Assigned task → What you write must match the records exactly, except for the images, which are left out.

========================

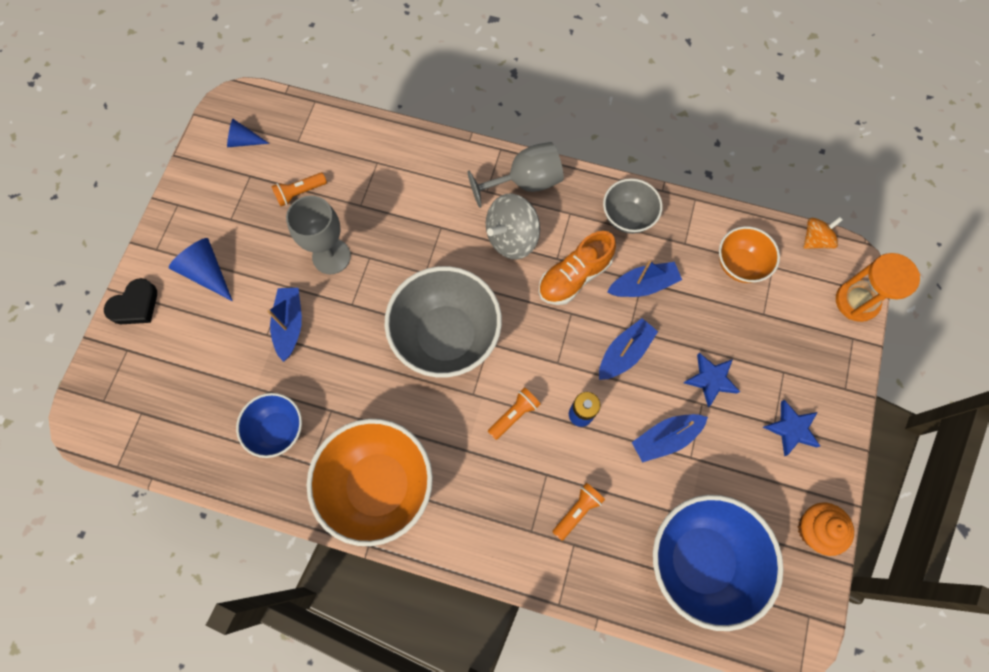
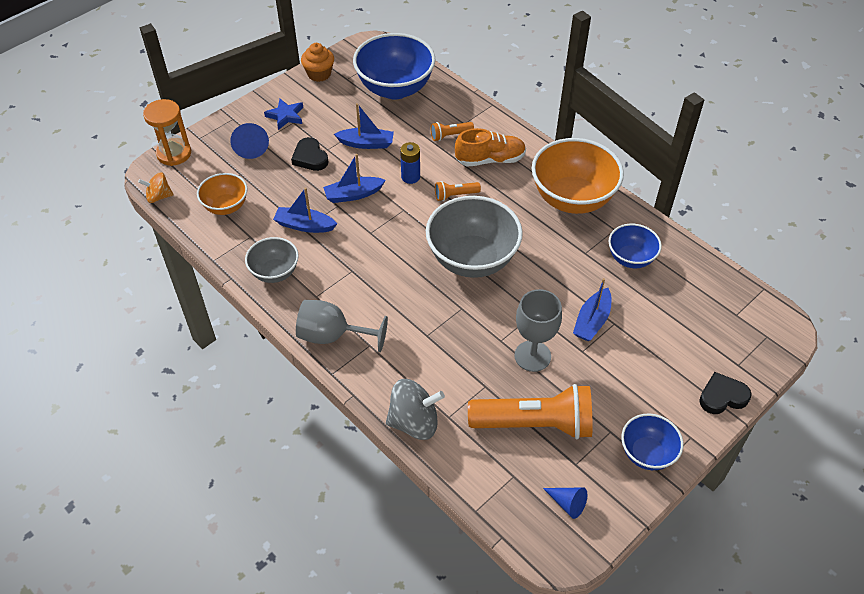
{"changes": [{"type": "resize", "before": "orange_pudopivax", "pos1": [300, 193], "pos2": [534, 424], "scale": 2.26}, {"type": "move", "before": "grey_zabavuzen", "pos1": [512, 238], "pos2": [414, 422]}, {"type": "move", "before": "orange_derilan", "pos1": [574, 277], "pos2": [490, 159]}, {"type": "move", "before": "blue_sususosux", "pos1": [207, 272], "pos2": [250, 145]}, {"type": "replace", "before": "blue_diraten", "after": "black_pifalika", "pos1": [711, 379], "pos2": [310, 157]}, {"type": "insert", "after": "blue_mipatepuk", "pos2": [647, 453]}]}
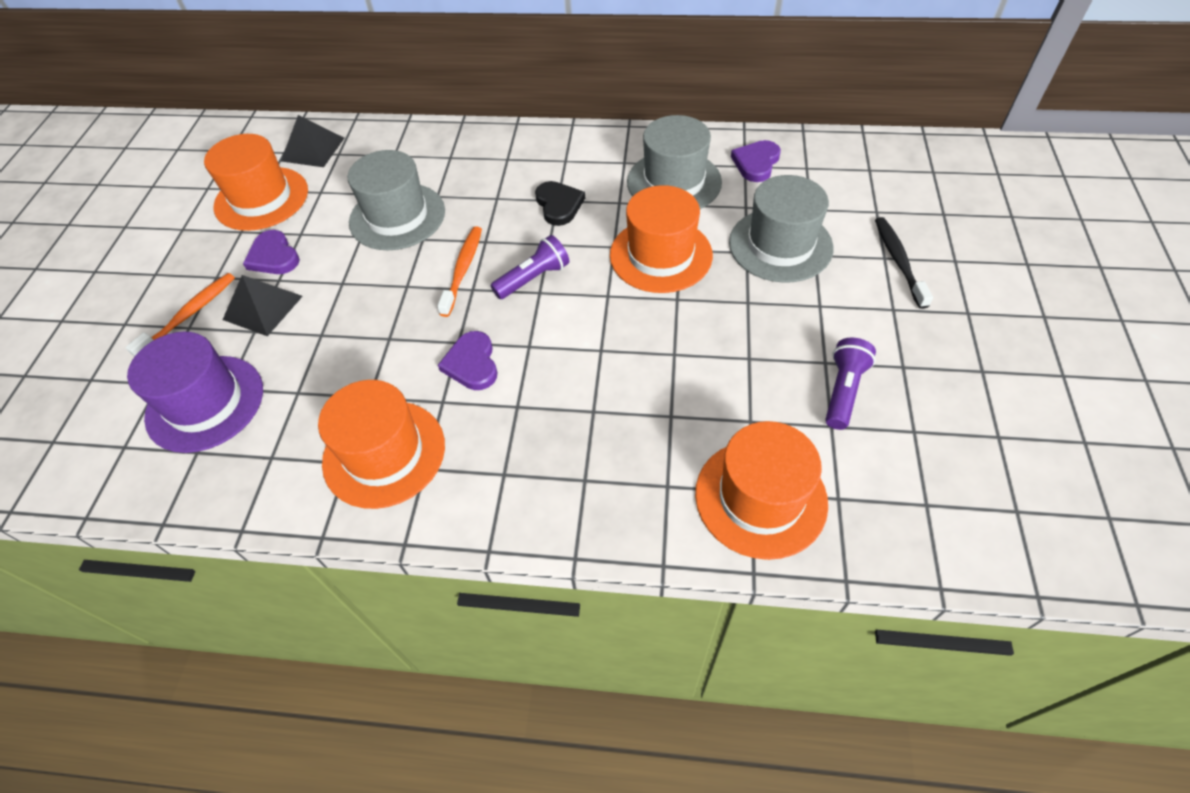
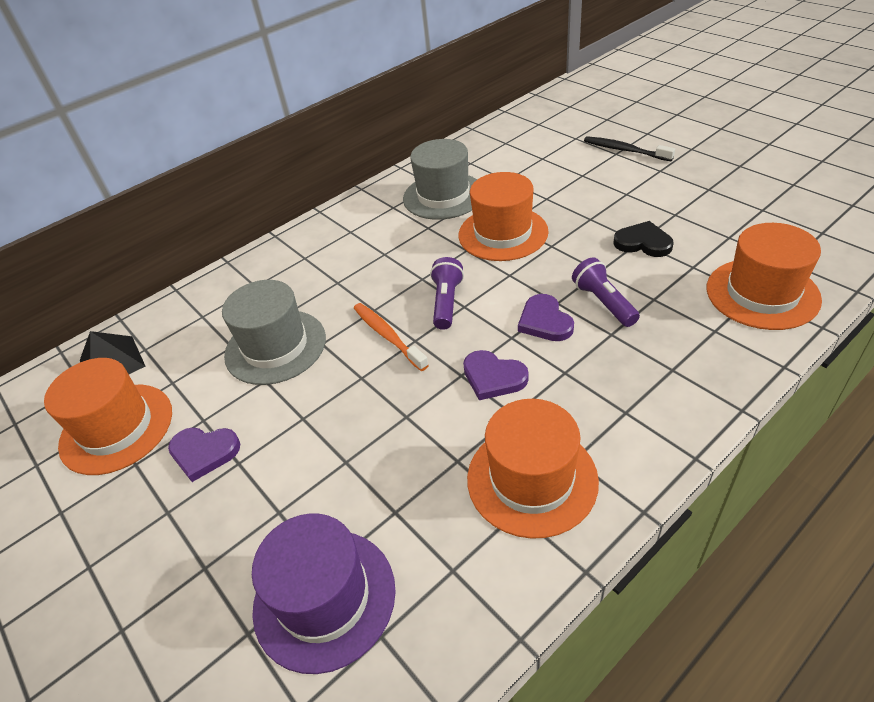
{"changes": [{"type": "move", "before": "purple_pifalika", "pos1": [756, 163], "pos2": [545, 321]}, {"type": "delete", "before": "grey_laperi", "pos1": [780, 245]}, {"type": "move", "before": "black_pifalika", "pos1": [559, 205], "pos2": [643, 243]}, {"type": "delete", "before": "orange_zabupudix", "pos1": [189, 315]}, {"type": "delete", "before": "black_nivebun", "pos1": [263, 307]}, {"type": "move", "before": "purple_pudopivax", "pos1": [843, 391], "pos2": [603, 302]}]}
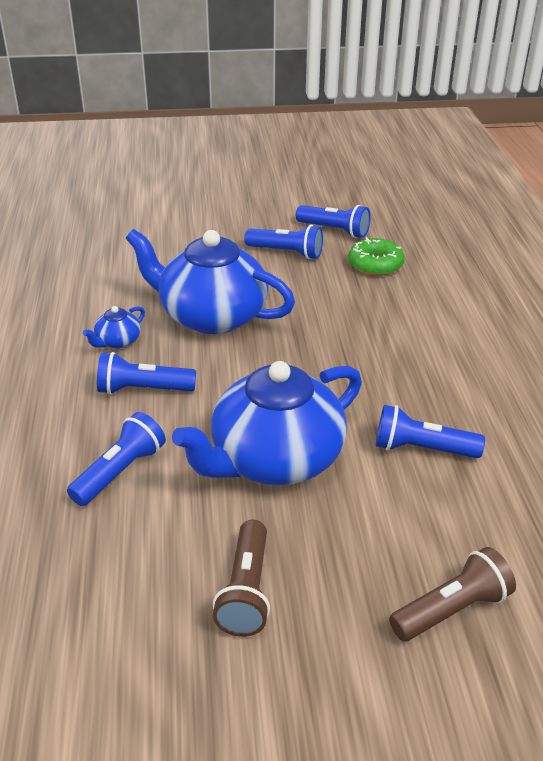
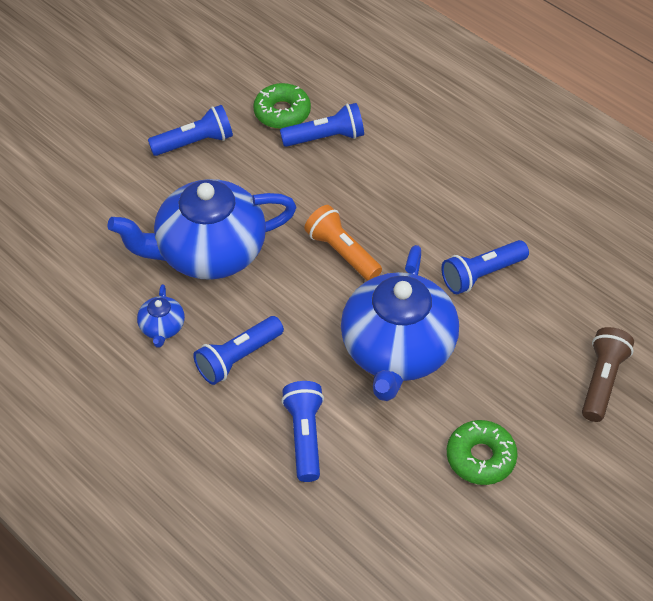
{"changes": [{"type": "move", "before": "blue_pudopivax", "pos1": [334, 230], "pos2": [325, 138]}, {"type": "replace", "before": "brown_pudopivax", "after": "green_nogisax", "pos1": [246, 591], "pos2": [480, 457]}, {"type": "insert", "after": "orange_pudopivax", "pos2": [342, 252]}]}
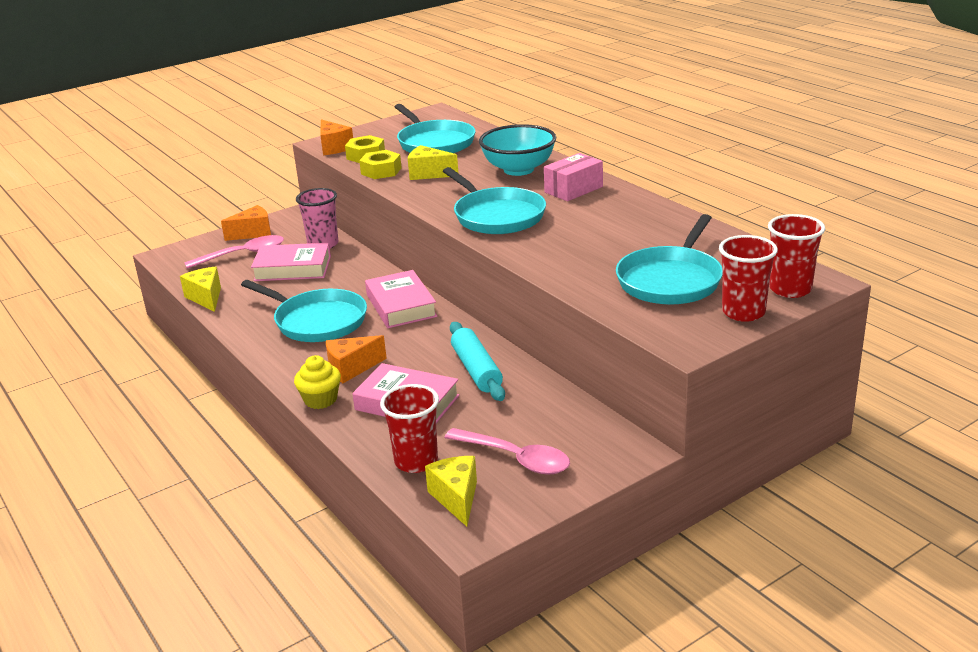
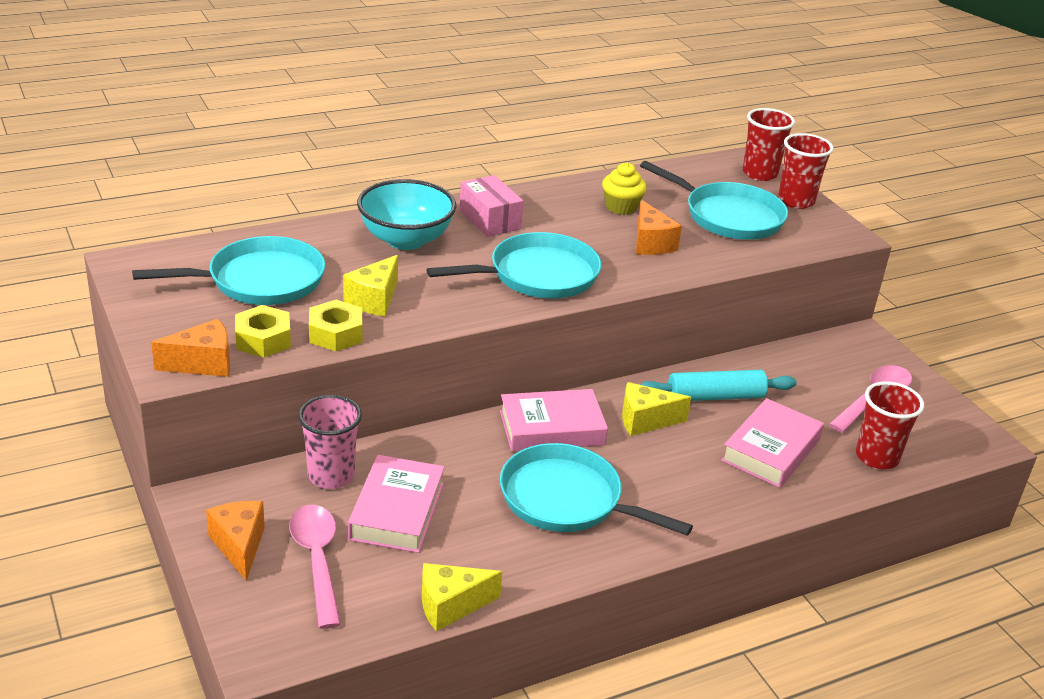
{"changes": [{"type": "rotate", "before": "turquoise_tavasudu", "pos1": [317, 321], "pos2": [566, 499], "turn": -105}, {"type": "move", "before": "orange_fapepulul", "pos1": [351, 368], "pos2": [651, 243]}, {"type": "move", "before": "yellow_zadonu", "pos1": [320, 400], "pos2": [621, 207]}, {"type": "move", "before": "yellow_fapepulul", "pos1": [456, 498], "pos2": [645, 421]}]}
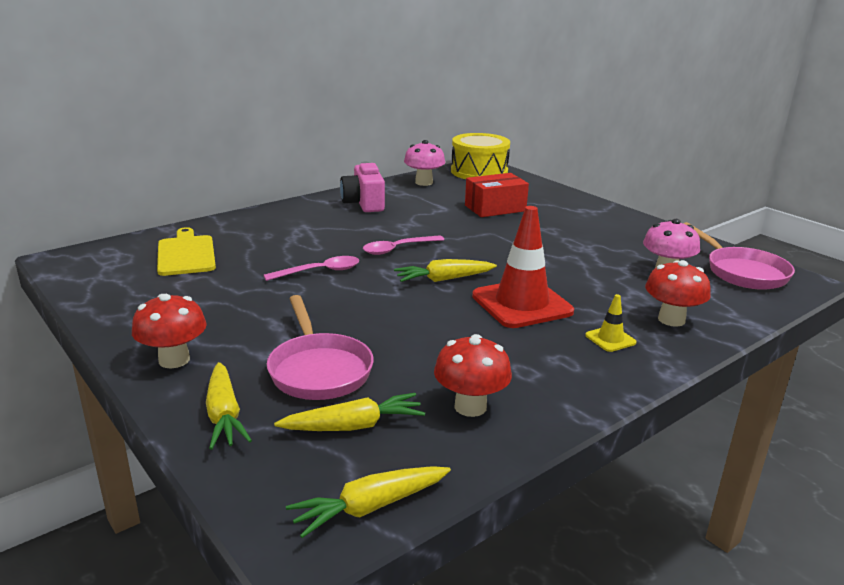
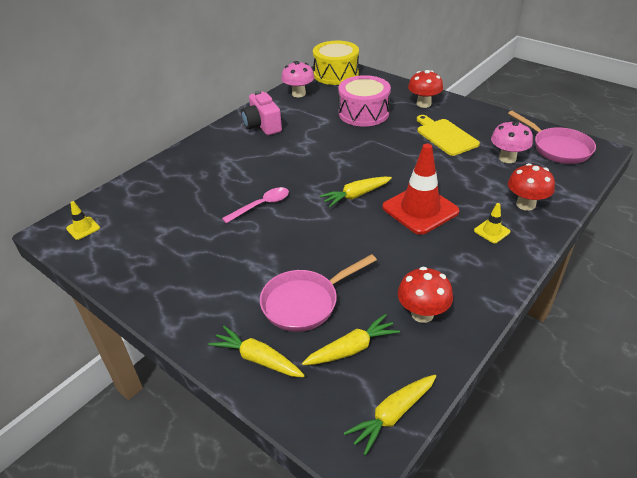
{"changes": [{"type": "replace", "before": "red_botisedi", "after": "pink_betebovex", "pos1": [495, 208], "pos2": [363, 113]}, {"type": "move", "before": "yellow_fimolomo", "pos1": [186, 254], "pos2": [445, 136]}, {"type": "delete", "before": "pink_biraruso", "pos1": [398, 249]}, {"type": "move", "before": "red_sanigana", "pos1": [174, 360], "pos2": [423, 104]}, {"type": "rotate", "before": "pink_tavasudu", "pos1": [319, 370], "pos2": [305, 302], "turn": 90}, {"type": "rotate", "before": "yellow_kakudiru", "pos1": [224, 415], "pos2": [258, 359], "turn": 150}, {"type": "insert", "after": "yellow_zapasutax", "pos2": [83, 228]}]}
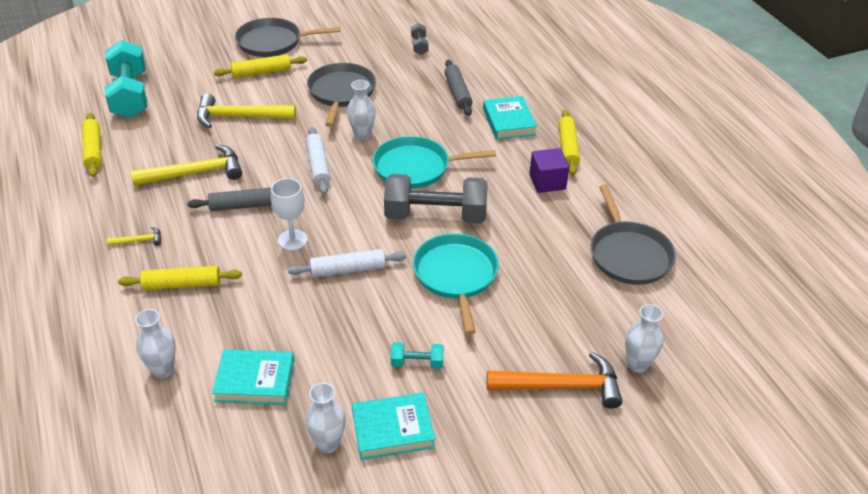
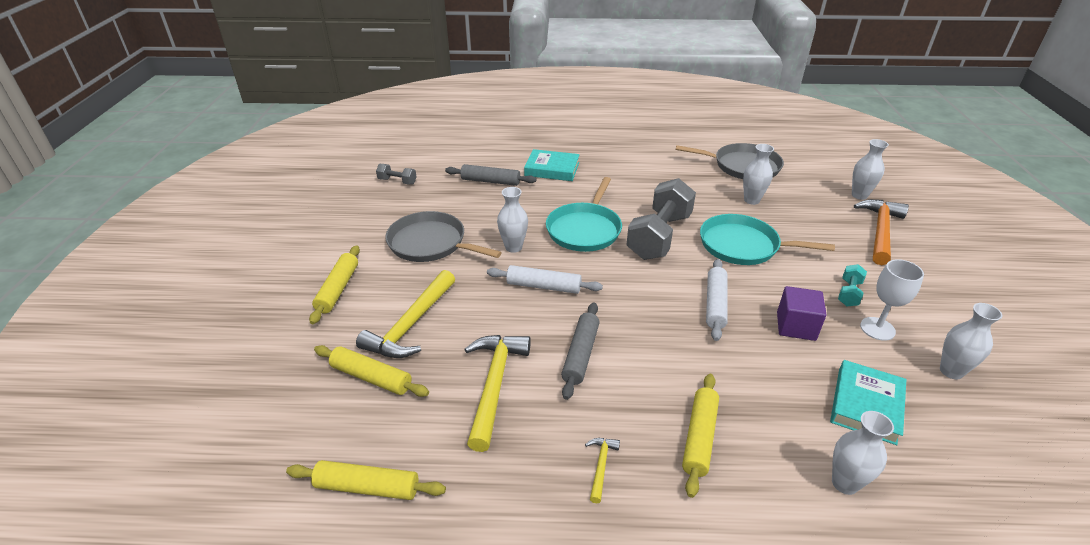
{"changes": [{"type": "delete", "before": "grey_tavasudu", "pos1": [273, 42]}, {"type": "delete", "before": "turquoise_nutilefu", "pos1": [130, 95]}, {"type": "move", "before": "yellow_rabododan", "pos1": [568, 147], "pos2": [371, 377]}, {"type": "move", "before": "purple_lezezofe", "pos1": [547, 182], "pos2": [796, 326]}, {"type": "move", "before": "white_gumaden", "pos1": [292, 240], "pos2": [877, 329]}, {"type": "delete", "before": "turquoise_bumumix", "pos1": [393, 429]}, {"type": "insert", "after": "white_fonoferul", "pos2": [751, 200]}]}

========================

Result →
{"changes": [{"type": "resize", "before": "orange_pudopivax", "pos1": [300, 193], "pos2": [534, 424], "scale": 2.26}, {"type": "move", "before": "grey_zabavuzen", "pos1": [512, 238], "pos2": [414, 422]}, {"type": "move", "before": "orange_derilan", "pos1": [574, 277], "pos2": [490, 159]}, {"type": "move", "before": "blue_sususosux", "pos1": [207, 272], "pos2": [250, 145]}, {"type": "replace", "before": "blue_diraten", "after": "black_pifalika", "pos1": [711, 379], "pos2": [310, 157]}, {"type": "insert", "after": "blue_mipatepuk", "pos2": [647, 453]}]}
{"changes": [{"type": "move", "before": "purple_pifalika", "pos1": [756, 163], "pos2": [545, 321]}, {"type": "delete", "before": "grey_laperi", "pos1": [780, 245]}, {"type": "move", "before": "black_pifalika", "pos1": [559, 205], "pos2": [643, 243]}, {"type": "delete", "before": "orange_zabupudix", "pos1": [189, 315]}, {"type": "delete", "before": "black_nivebun", "pos1": [263, 307]}, {"type": "move", "before": "purple_pudopivax", "pos1": [843, 391], "pos2": [603, 302]}]}
{"changes": [{"type": "move", "before": "blue_pudopivax", "pos1": [334, 230], "pos2": [325, 138]}, {"type": "replace", "before": "brown_pudopivax", "after": "green_nogisax", "pos1": [246, 591], "pos2": [480, 457]}, {"type": "insert", "after": "orange_pudopivax", "pos2": [342, 252]}]}
{"changes": [{"type": "rotate", "before": "turquoise_tavasudu", "pos1": [317, 321], "pos2": [566, 499], "turn": -105}, {"type": "move", "before": "orange_fapepulul", "pos1": [351, 368], "pos2": [651, 243]}, {"type": "move", "before": "yellow_zadonu", "pos1": [320, 400], "pos2": [621, 207]}, {"type": "move", "before": "yellow_fapepulul", "pos1": [456, 498], "pos2": [645, 421]}]}
{"changes": [{"type": "replace", "before": "red_botisedi", "after": "pink_betebovex", "pos1": [495, 208], "pos2": [363, 113]}, {"type": "move", "before": "yellow_fimolomo", "pos1": [186, 254], "pos2": [445, 136]}, {"type": "delete", "before": "pink_biraruso", "pos1": [398, 249]}, {"type": "move", "before": "red_sanigana", "pos1": [174, 360], "pos2": [423, 104]}, {"type": "rotate", "before": "pink_tavasudu", "pos1": [319, 370], "pos2": [305, 302], "turn": 90}, {"type": "rotate", "before": "yellow_kakudiru", "pos1": [224, 415], "pos2": [258, 359], "turn": 150}, {"type": "insert", "after": "yellow_zapasutax", "pos2": [83, 228]}]}
{"changes": [{"type": "delete", "before": "grey_tavasudu", "pos1": [273, 42]}, {"type": "delete", "before": "turquoise_nutilefu", "pos1": [130, 95]}, {"type": "move", "before": "yellow_rabododan", "pos1": [568, 147], "pos2": [371, 377]}, {"type": "move", "before": "purple_lezezofe", "pos1": [547, 182], "pos2": [796, 326]}, {"type": "move", "before": "white_gumaden", "pos1": [292, 240], "pos2": [877, 329]}, {"type": "delete", "before": "turquoise_bumumix", "pos1": [393, 429]}, {"type": "insert", "after": "white_fonoferul", "pos2": [751, 200]}]}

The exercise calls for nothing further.